TASK INSTRUCTIONS: In the records below, find each line containing the word "keeps" and copy it out in full.

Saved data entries
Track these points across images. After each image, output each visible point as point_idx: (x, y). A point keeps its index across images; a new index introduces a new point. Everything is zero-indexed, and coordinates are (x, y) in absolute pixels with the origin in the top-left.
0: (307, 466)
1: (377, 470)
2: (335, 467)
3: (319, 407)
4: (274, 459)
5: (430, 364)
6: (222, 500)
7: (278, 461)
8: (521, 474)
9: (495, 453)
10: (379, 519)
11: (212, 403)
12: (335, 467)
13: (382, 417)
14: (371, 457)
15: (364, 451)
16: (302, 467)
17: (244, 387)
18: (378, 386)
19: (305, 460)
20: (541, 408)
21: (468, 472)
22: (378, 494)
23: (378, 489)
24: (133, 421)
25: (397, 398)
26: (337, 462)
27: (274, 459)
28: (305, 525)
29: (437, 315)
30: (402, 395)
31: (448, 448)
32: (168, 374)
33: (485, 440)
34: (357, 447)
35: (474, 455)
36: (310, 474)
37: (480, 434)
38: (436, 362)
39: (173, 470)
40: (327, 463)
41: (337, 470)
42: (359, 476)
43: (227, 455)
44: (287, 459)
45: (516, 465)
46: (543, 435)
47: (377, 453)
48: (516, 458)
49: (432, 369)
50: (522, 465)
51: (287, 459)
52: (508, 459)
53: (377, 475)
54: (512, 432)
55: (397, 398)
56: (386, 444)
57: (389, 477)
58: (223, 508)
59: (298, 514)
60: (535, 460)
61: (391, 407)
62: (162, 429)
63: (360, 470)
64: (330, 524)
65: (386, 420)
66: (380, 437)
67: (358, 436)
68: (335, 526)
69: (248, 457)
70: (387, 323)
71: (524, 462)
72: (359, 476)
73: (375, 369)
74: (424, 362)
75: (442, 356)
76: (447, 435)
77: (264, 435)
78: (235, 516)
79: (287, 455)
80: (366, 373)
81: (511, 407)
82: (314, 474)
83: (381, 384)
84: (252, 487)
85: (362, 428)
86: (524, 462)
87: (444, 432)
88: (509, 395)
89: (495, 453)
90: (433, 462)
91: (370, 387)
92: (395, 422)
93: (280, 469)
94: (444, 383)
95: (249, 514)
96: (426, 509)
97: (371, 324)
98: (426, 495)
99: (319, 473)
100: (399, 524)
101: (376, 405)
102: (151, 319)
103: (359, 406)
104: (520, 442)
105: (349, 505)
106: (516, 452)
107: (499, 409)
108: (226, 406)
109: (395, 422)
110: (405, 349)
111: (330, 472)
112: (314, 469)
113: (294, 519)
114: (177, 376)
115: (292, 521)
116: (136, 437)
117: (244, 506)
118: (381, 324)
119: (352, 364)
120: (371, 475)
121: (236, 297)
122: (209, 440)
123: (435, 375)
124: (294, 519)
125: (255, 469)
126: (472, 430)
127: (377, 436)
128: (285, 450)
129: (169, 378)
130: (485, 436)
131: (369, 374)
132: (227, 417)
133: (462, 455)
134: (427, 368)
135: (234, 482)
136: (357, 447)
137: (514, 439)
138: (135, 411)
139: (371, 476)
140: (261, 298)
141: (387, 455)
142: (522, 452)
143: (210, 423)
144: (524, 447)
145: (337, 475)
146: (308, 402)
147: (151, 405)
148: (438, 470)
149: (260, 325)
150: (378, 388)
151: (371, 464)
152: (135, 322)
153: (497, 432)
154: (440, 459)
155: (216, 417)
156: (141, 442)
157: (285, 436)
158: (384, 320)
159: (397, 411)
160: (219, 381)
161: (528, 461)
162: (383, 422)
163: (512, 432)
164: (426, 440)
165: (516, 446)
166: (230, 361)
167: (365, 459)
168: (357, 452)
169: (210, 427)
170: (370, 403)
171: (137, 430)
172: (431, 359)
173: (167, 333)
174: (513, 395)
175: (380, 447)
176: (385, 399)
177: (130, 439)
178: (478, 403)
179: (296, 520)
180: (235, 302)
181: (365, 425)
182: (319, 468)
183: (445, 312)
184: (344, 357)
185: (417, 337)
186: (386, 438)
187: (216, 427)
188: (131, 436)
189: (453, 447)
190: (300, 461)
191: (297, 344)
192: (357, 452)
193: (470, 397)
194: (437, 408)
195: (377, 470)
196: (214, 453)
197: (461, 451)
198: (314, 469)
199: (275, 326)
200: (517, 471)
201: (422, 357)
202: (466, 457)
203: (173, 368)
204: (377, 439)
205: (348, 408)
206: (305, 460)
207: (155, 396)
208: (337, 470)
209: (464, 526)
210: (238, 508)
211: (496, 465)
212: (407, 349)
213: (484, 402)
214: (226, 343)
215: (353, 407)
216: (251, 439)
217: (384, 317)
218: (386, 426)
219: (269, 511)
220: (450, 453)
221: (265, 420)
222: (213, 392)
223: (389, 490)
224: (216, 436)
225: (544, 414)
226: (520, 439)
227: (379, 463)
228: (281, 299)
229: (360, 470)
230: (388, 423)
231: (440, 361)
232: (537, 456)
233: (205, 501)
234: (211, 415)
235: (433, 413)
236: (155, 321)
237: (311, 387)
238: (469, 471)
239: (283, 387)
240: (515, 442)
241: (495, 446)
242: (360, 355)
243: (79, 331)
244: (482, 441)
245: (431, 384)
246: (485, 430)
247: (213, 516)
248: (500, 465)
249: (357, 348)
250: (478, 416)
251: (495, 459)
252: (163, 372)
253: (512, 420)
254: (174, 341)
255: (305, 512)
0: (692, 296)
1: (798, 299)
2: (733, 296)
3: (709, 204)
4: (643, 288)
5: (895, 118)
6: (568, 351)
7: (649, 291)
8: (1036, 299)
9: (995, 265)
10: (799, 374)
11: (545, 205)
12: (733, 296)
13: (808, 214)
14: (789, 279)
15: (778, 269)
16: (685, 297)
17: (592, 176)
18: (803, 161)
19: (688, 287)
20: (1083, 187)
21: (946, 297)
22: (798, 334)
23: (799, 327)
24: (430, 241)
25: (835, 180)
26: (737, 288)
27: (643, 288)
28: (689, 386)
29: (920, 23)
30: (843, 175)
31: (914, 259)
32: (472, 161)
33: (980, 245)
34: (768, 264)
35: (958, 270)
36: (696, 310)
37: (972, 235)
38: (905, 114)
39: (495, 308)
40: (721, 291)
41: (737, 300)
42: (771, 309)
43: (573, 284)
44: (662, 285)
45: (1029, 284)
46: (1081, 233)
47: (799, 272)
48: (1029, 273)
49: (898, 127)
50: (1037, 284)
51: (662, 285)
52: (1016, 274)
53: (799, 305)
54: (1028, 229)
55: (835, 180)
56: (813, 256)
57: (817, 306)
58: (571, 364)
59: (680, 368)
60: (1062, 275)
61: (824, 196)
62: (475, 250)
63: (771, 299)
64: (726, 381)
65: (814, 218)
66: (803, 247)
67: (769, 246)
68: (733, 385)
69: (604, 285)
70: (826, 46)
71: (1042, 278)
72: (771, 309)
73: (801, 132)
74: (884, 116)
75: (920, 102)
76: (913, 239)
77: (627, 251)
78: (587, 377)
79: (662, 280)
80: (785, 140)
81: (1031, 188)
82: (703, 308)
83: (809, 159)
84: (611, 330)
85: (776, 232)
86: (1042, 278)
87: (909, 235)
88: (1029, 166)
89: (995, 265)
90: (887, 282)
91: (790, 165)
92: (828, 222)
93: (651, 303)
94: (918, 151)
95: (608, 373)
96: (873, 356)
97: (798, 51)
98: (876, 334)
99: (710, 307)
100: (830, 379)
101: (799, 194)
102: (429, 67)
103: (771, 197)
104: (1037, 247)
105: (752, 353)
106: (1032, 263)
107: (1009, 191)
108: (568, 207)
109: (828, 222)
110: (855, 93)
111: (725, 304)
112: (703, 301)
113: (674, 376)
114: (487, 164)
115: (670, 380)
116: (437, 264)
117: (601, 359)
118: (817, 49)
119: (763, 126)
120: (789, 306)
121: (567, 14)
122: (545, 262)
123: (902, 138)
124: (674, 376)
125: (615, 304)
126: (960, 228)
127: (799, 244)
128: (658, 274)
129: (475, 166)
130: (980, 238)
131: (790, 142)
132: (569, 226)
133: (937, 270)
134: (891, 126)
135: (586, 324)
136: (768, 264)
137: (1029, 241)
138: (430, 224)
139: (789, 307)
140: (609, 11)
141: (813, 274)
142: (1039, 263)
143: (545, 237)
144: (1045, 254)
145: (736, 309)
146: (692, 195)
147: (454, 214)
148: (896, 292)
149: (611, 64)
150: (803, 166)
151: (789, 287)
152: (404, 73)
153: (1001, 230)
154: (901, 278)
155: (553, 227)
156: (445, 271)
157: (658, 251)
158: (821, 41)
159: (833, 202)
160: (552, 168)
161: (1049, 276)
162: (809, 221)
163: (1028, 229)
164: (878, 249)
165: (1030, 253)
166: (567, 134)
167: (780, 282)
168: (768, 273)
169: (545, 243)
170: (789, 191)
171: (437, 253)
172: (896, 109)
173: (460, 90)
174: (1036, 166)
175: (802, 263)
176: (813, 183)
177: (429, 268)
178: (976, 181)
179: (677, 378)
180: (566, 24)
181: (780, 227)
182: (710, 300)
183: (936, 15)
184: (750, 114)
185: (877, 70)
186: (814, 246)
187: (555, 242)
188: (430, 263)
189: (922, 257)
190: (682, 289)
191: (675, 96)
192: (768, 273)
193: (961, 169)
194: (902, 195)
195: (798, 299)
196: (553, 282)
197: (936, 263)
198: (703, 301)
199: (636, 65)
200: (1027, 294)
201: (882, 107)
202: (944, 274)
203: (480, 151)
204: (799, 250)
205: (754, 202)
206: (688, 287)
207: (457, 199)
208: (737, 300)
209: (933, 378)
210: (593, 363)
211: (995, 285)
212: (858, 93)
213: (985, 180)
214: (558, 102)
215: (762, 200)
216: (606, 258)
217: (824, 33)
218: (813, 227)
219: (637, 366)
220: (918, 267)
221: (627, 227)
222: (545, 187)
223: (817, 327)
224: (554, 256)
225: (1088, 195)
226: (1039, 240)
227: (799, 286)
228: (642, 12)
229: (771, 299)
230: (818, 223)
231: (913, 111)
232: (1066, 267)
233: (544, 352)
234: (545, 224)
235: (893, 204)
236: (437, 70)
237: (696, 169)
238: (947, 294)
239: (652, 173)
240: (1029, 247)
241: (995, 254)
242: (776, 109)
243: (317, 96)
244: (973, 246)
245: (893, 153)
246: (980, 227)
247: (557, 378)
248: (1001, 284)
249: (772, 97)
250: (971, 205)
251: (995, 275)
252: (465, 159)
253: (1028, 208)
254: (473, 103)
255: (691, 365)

SOLUTION TO THIS PROBLEM:
Track these points across images. After each image, output each visible point as point_idx: (x, y). A point keeps its index across images; a new index introduces a new point. Everything is zero-indexed, and coordinates are (x, y) in absolute pixels with the origin in the top-left.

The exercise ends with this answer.